# Exercise instructions
Where does "none" appear in the data? Return each line that holds it.

Data under study: Begin

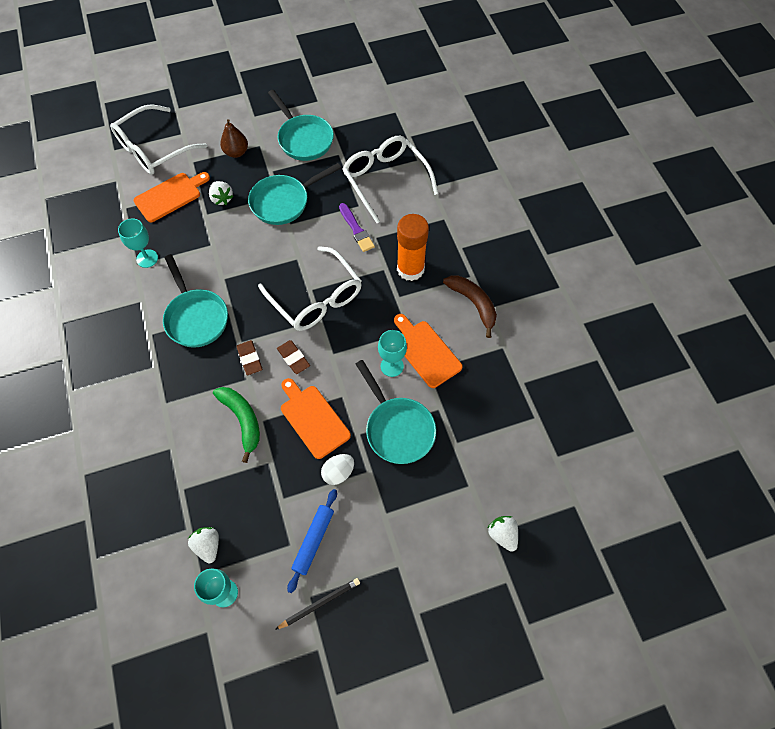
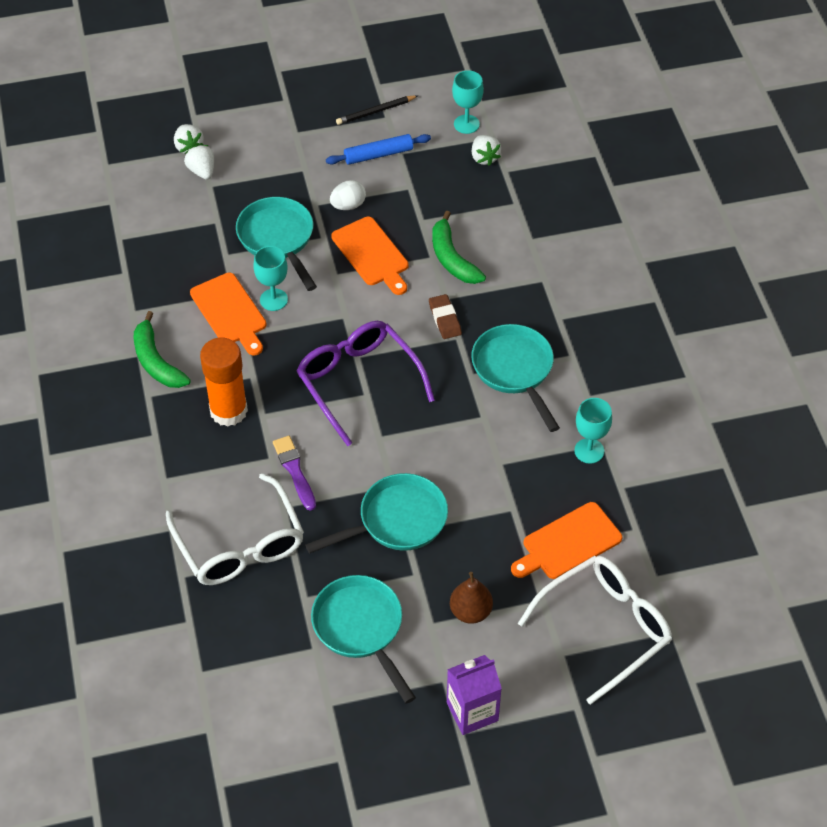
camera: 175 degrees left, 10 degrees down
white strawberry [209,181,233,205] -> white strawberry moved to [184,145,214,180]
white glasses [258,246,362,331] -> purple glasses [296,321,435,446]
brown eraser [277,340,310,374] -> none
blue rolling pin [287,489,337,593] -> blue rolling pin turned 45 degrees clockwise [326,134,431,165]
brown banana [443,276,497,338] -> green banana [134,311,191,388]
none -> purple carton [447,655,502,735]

Data under study: End

# Exercise output
brown eraser [277,340,310,374] -> none
none -> purple carton [447,655,502,735]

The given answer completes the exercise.